BEGIN THE RECORDS

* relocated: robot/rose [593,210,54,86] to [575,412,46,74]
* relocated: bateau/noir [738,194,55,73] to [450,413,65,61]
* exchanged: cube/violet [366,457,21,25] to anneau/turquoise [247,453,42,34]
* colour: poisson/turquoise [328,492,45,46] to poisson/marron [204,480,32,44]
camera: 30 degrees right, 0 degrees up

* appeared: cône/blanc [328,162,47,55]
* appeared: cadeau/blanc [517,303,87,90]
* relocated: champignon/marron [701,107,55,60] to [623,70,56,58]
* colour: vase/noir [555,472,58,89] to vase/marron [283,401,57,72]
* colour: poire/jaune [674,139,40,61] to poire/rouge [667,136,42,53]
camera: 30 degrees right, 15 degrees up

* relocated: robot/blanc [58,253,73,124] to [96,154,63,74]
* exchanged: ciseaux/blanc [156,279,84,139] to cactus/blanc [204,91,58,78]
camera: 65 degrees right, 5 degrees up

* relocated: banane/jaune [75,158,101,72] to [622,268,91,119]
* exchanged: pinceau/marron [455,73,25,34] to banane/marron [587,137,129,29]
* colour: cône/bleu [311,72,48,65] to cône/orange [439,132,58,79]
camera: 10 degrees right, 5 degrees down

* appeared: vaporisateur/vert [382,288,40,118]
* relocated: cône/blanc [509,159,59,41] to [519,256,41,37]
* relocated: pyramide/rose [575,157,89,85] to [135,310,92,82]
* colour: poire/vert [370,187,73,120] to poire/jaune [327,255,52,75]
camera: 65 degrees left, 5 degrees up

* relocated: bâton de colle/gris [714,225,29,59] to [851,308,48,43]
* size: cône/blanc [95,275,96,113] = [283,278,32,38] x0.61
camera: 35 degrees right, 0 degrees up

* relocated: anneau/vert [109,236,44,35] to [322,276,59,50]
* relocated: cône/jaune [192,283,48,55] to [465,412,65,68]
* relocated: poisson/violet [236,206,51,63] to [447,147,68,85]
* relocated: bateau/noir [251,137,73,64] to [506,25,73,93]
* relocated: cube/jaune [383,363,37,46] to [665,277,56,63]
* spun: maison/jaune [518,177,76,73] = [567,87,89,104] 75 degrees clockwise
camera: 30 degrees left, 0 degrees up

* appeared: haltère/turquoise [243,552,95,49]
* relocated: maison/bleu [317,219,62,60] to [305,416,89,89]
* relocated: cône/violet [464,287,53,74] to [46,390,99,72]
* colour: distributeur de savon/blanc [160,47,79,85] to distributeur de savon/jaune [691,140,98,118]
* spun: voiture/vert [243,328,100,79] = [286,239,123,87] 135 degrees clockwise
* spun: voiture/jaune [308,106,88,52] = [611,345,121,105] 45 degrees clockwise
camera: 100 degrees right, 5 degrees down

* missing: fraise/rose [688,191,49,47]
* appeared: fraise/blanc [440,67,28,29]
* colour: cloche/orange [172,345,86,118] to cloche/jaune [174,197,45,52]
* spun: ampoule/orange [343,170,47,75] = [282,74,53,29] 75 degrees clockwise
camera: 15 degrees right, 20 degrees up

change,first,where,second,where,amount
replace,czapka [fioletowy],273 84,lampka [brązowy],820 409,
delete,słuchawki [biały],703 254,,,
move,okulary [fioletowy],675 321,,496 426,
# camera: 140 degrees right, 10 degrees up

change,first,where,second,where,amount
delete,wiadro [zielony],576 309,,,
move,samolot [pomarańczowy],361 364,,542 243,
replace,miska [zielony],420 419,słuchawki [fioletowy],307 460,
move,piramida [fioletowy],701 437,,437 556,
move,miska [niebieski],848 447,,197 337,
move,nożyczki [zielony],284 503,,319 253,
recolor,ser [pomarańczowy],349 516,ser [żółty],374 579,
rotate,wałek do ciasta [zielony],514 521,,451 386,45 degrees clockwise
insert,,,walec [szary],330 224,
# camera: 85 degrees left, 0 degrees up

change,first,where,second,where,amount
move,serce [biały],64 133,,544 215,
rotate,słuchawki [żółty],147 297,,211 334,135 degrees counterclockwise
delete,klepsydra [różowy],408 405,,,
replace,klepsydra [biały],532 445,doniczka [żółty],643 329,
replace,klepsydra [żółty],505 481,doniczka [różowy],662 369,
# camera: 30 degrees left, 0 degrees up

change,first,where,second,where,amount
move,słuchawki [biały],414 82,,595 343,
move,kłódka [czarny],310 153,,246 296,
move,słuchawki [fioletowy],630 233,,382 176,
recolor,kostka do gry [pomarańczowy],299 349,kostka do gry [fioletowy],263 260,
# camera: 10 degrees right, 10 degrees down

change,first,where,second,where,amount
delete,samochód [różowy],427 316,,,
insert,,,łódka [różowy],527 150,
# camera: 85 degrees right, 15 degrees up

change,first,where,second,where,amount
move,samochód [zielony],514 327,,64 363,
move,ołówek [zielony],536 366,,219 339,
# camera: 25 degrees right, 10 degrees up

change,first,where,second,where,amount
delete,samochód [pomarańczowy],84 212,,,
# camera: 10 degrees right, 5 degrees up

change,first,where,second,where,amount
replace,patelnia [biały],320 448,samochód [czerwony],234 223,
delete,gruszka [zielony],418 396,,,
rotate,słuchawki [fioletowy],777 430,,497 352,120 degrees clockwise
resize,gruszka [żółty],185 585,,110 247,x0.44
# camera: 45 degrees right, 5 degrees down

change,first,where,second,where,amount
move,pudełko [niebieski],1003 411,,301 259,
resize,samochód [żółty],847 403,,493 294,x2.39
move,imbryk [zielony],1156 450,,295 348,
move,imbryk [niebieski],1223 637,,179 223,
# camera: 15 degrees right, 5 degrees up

END THE RECORDS

## [WHAT TO PRODUCE]
The response should be the listing above, limited to the lines between the one holding "to anneau/turquoise [247,453,42,34]" and the one holding "to poisson/marron [204,480,32,44]", inclusive, reproduced exactly.

## [ANSWER SPACE]
* exchanged: cube/violet [366,457,21,25] to anneau/turquoise [247,453,42,34]
* colour: poisson/turquoise [328,492,45,46] to poisson/marron [204,480,32,44]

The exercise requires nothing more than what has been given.